-- Data section follows --

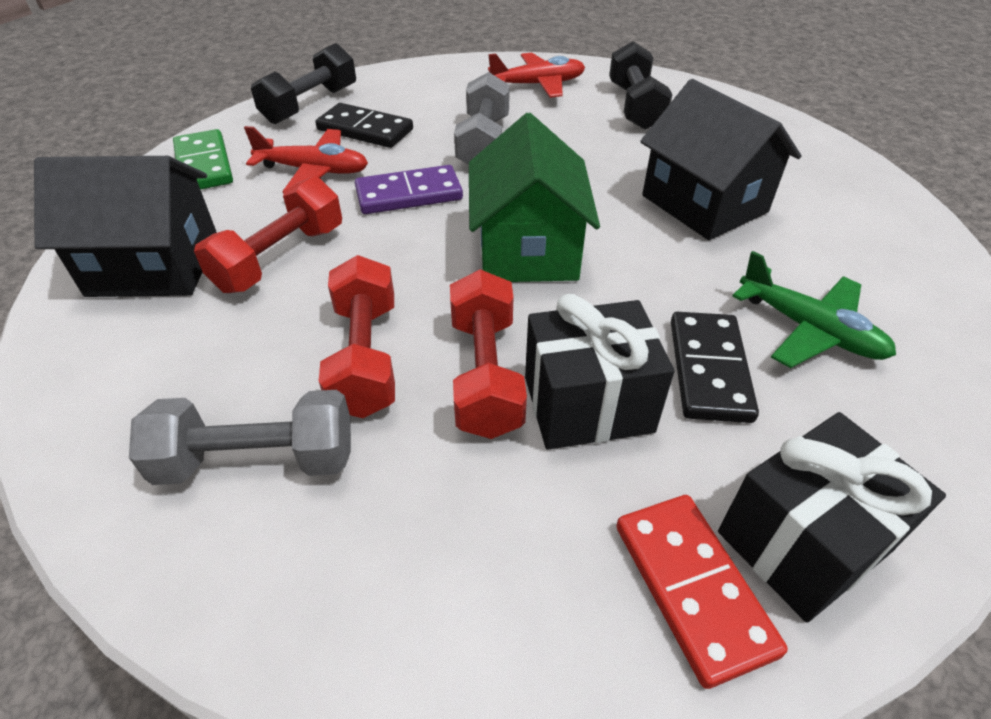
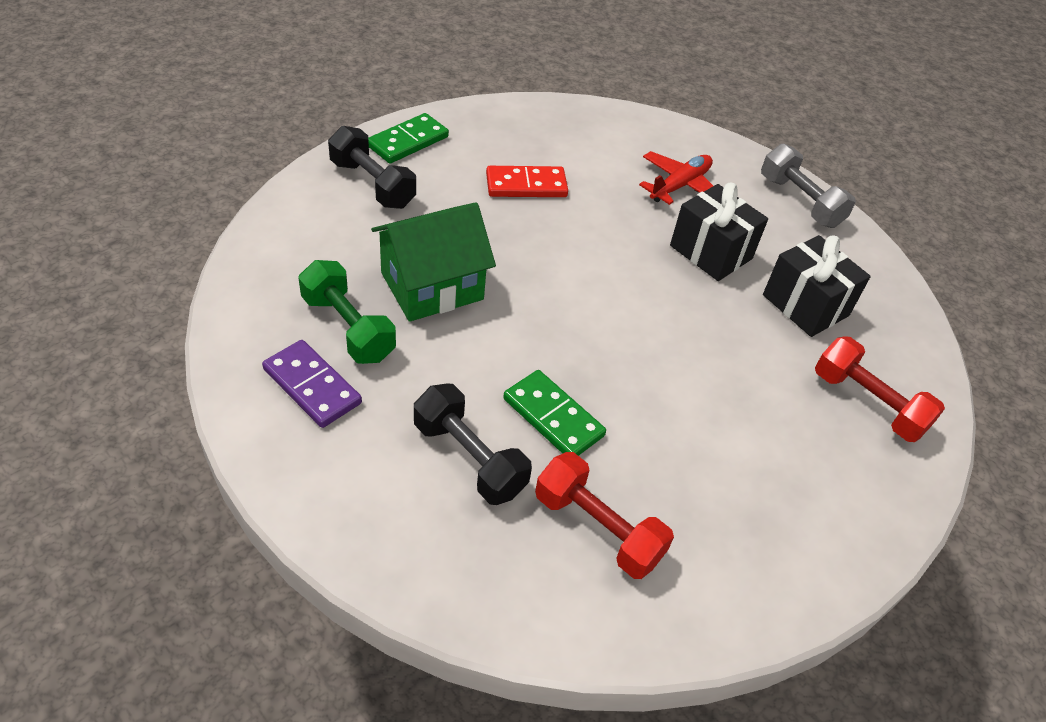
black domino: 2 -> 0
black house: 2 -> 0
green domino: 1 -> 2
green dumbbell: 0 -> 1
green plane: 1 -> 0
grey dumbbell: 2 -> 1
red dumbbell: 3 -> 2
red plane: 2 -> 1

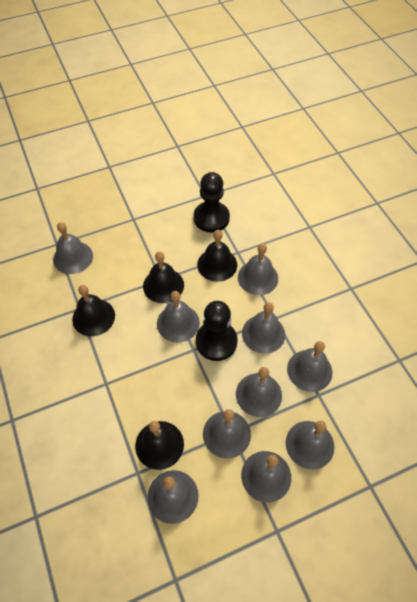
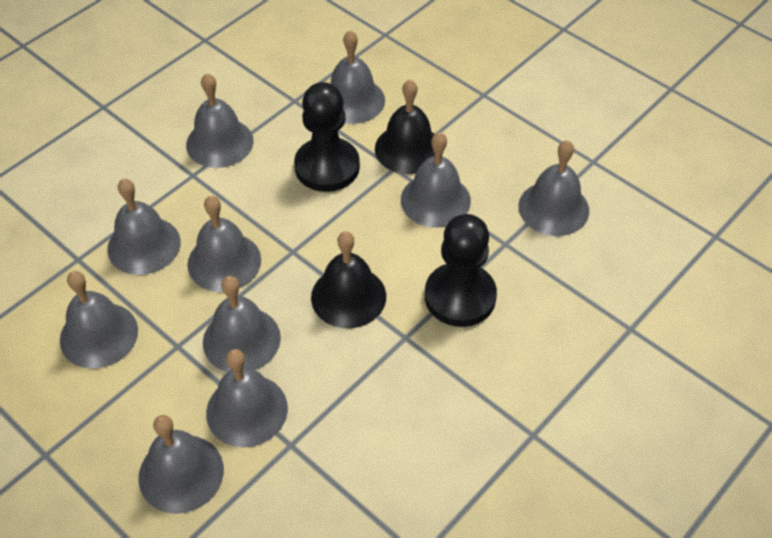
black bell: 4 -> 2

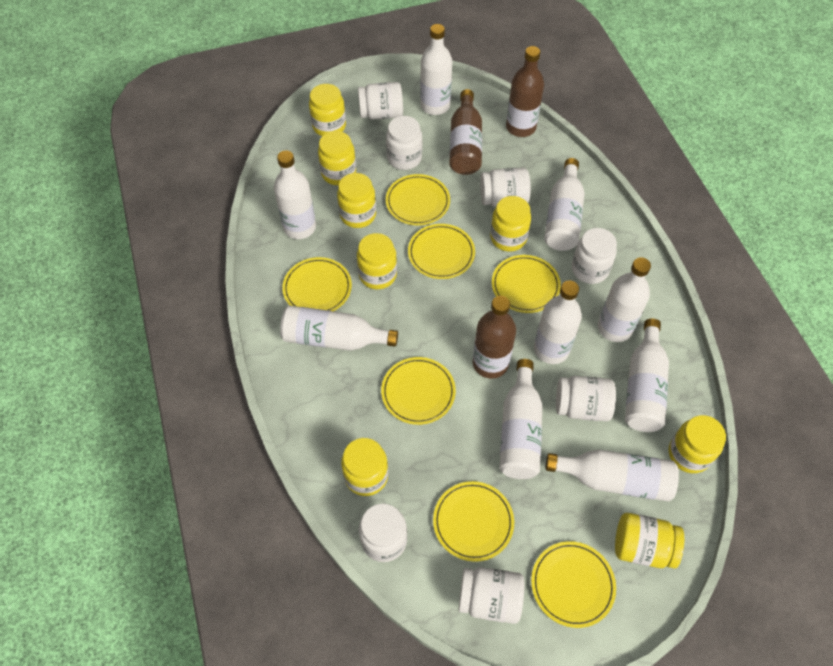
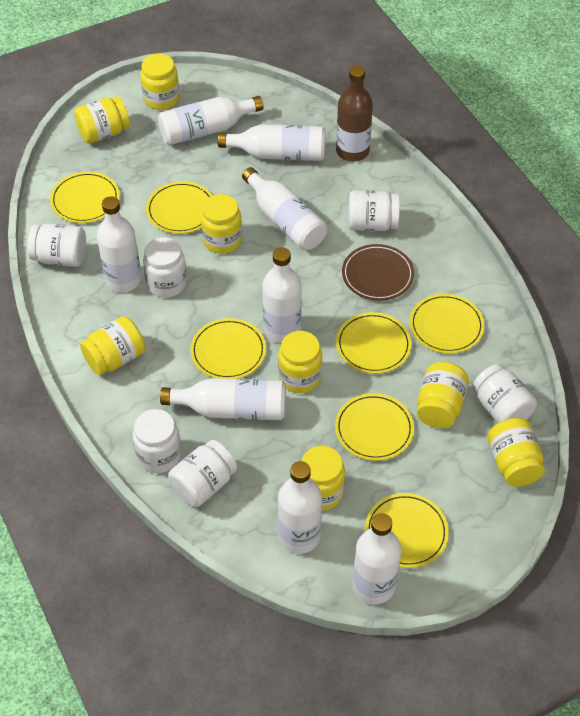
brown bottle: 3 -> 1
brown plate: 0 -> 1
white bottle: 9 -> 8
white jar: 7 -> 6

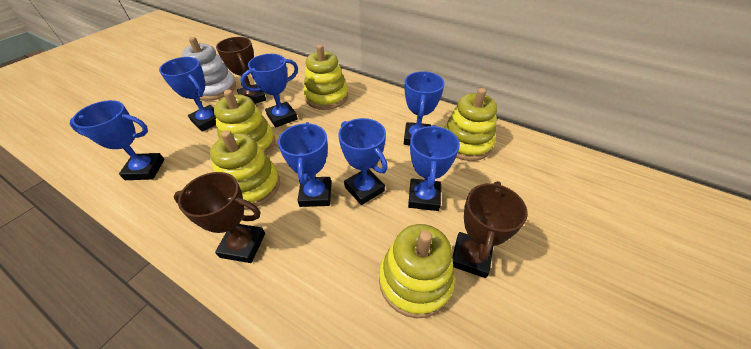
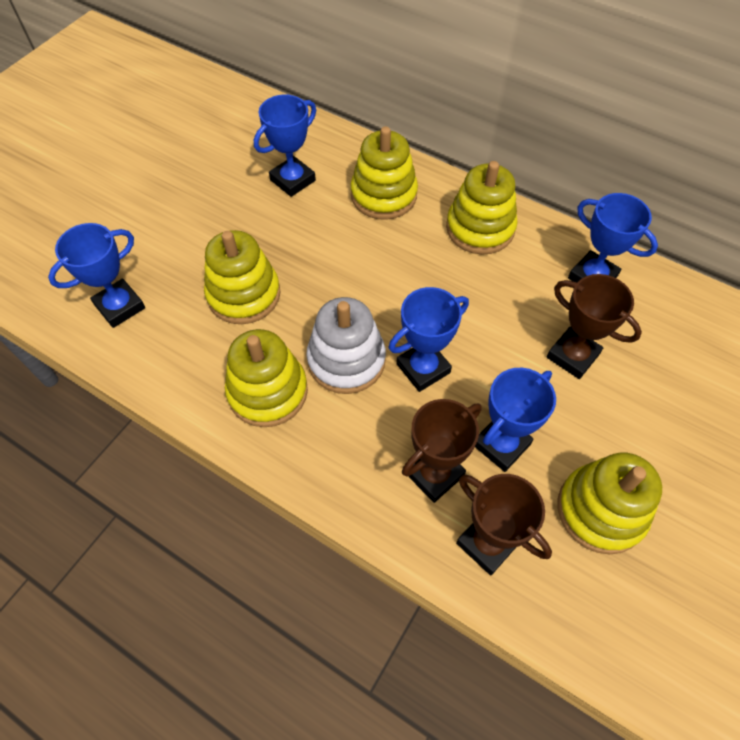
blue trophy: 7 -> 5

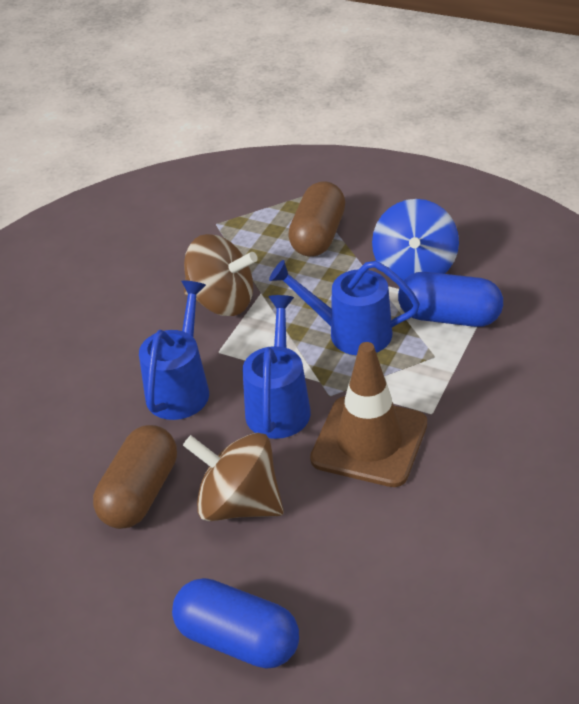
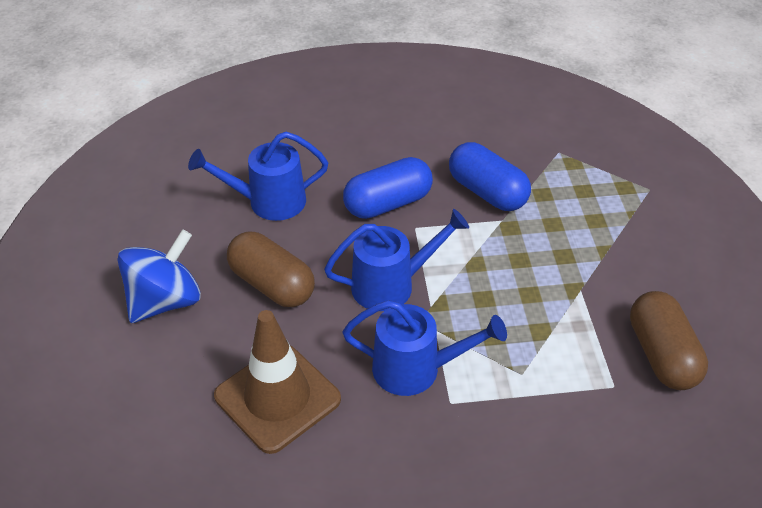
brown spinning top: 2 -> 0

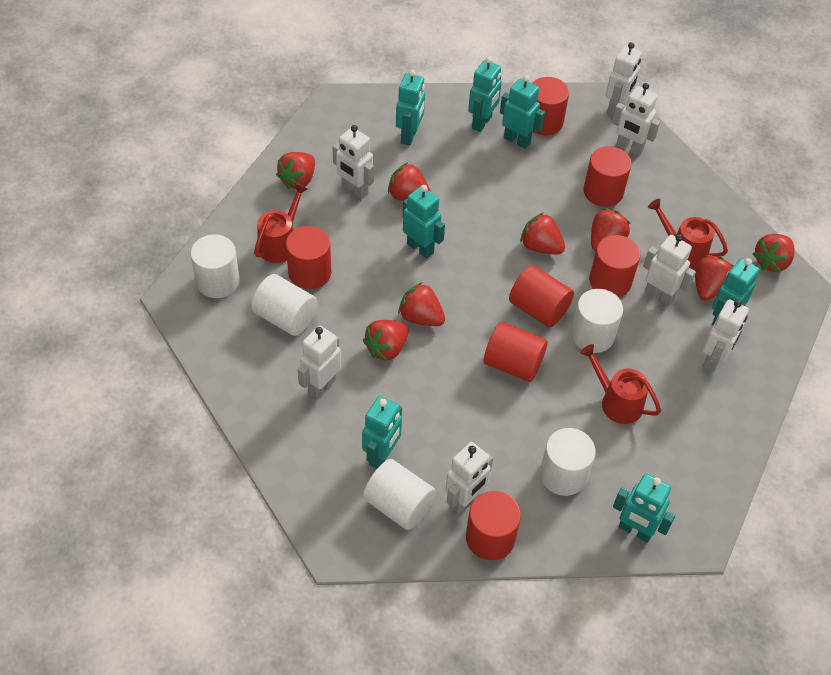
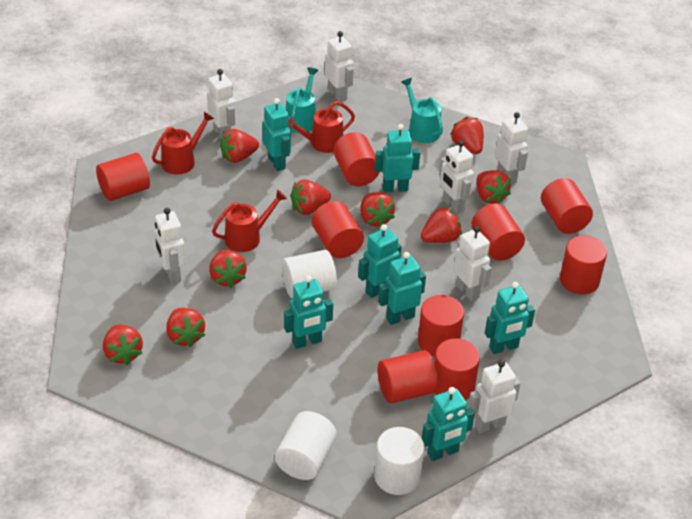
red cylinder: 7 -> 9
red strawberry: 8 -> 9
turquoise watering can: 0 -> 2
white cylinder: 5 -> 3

-- Data section concluded --

** About this exercise **
Repeat word for word, and nothing more, the lines between the line containing "black house: 2 -> 0" and the last line of the records above, inclusive, without pictures.

** Written answer **
black house: 2 -> 0
green domino: 1 -> 2
green dumbbell: 0 -> 1
green plane: 1 -> 0
grey dumbbell: 2 -> 1
red dumbbell: 3 -> 2
red plane: 2 -> 1

black bell: 4 -> 2

brown bottle: 3 -> 1
brown plate: 0 -> 1
white bottle: 9 -> 8
white jar: 7 -> 6

blue trophy: 7 -> 5

brown spinning top: 2 -> 0

red cylinder: 7 -> 9
red strawberry: 8 -> 9
turquoise watering can: 0 -> 2
white cylinder: 5 -> 3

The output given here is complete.